*** Opening of MATERIAL PROVIDED ***

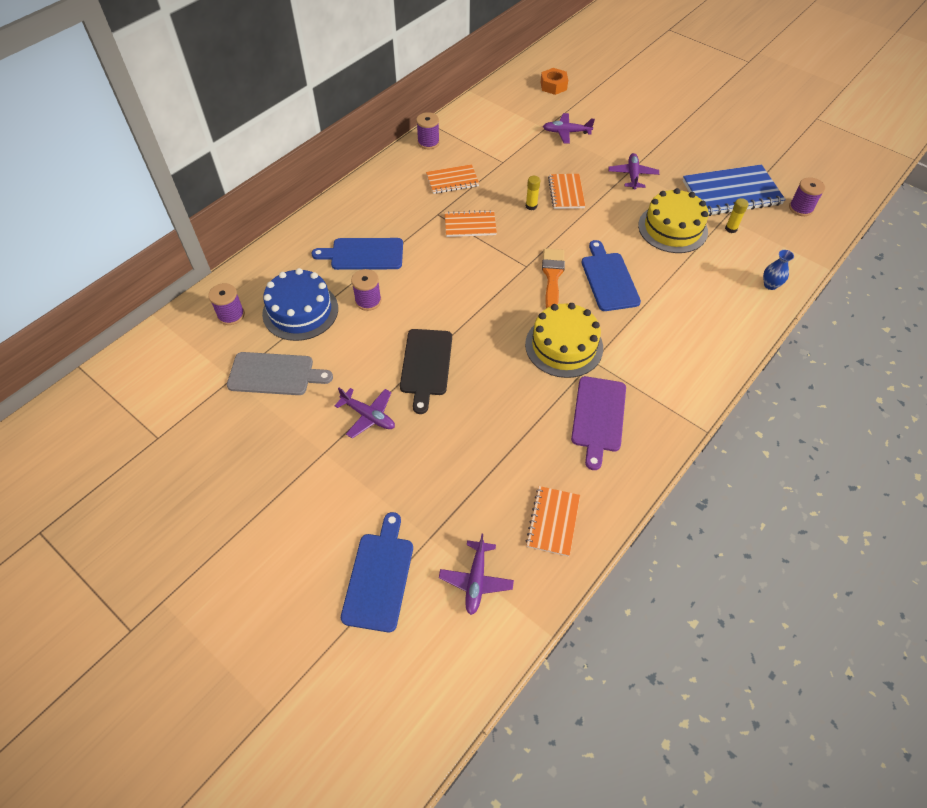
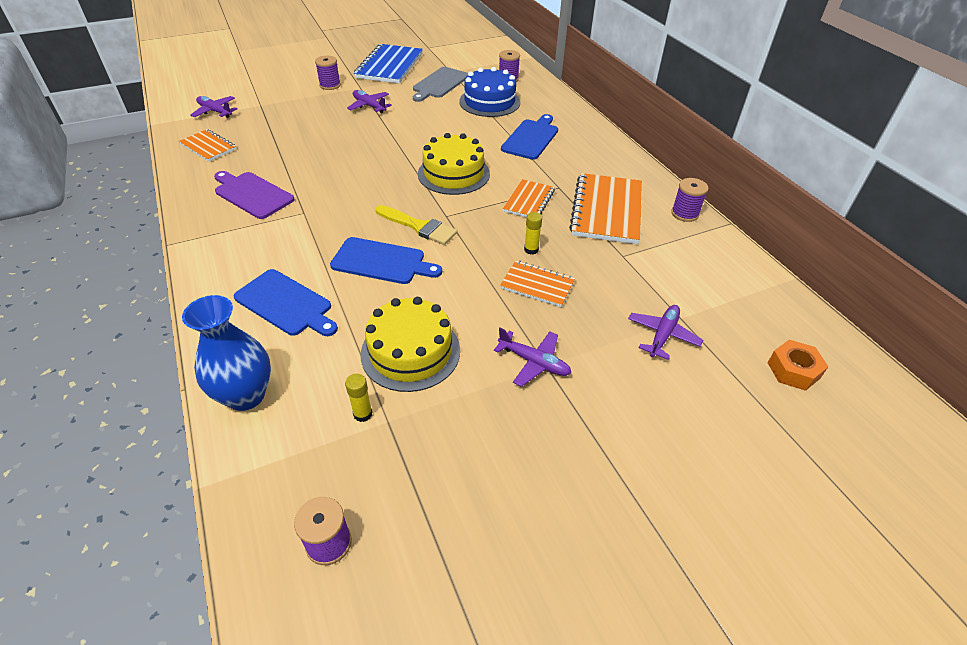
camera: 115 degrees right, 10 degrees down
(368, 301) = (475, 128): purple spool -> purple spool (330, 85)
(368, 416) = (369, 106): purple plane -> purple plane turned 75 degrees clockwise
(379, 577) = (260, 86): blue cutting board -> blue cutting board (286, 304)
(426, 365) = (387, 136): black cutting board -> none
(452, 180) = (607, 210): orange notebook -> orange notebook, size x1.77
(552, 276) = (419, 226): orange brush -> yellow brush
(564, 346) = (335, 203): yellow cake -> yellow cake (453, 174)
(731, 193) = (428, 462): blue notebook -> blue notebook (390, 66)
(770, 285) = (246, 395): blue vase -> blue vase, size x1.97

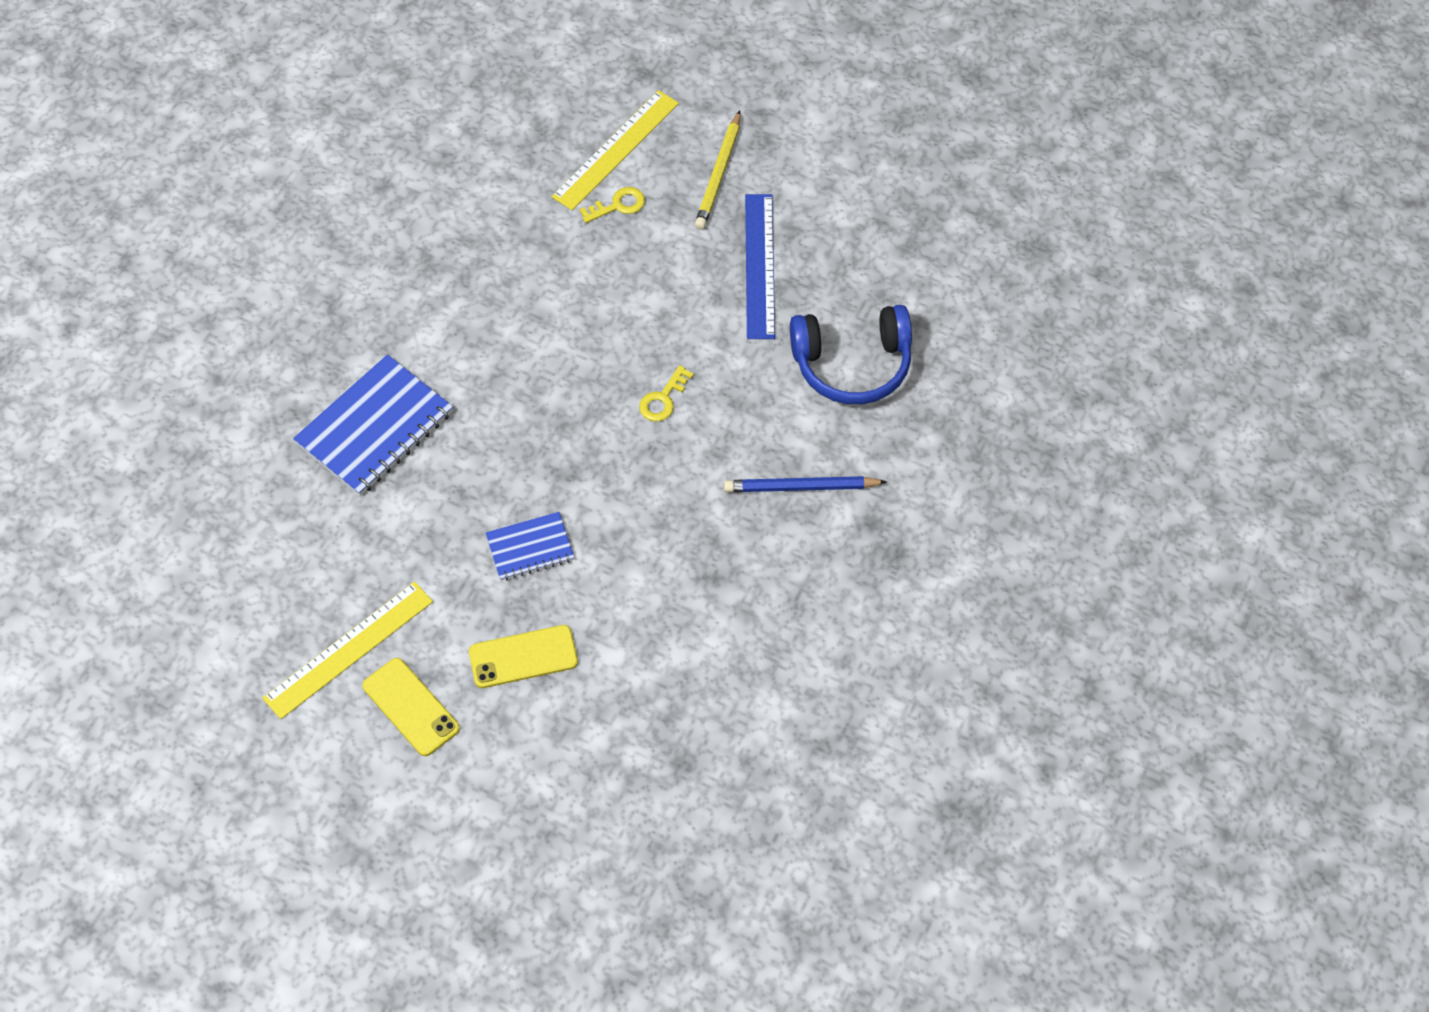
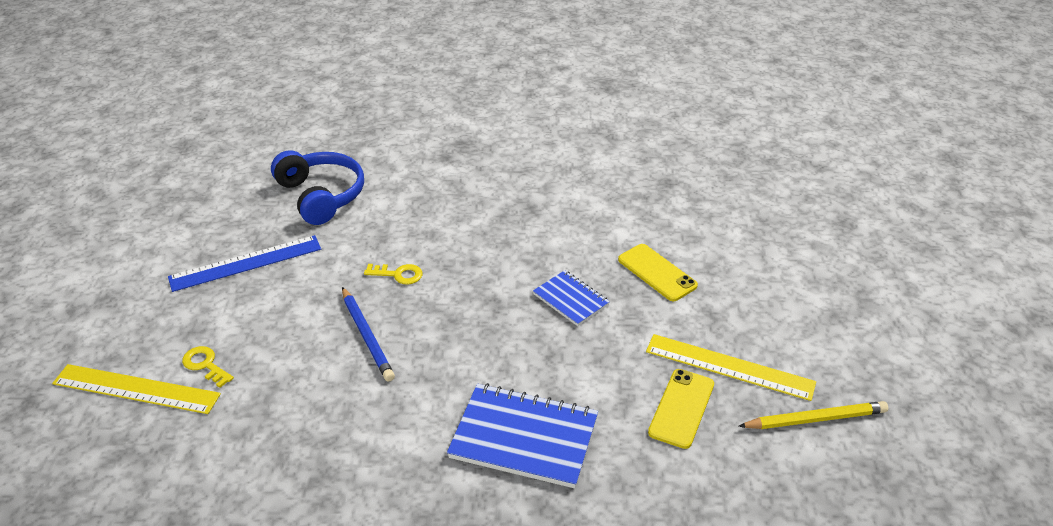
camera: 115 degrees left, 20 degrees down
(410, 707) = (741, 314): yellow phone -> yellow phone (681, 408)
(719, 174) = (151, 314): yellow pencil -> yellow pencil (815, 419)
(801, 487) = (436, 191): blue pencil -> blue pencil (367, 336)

*** Close of MATERIAL PROVIDED ***

▸ WHAT YOU ARE ASKED TO DO:
Your answer should be the exact lines above from the one containing "(564, 346) = (335, 203): yellow" through the one containing "camera: 115 degrees left, 20 degrees down", with both end lines kept and the pictures removed, please.

▸ EXERCISE ANSWER:
(564, 346) = (335, 203): yellow cake -> yellow cake (453, 174)
(731, 193) = (428, 462): blue notebook -> blue notebook (390, 66)
(770, 285) = (246, 395): blue vase -> blue vase, size x1.97

camera: 115 degrees left, 20 degrees down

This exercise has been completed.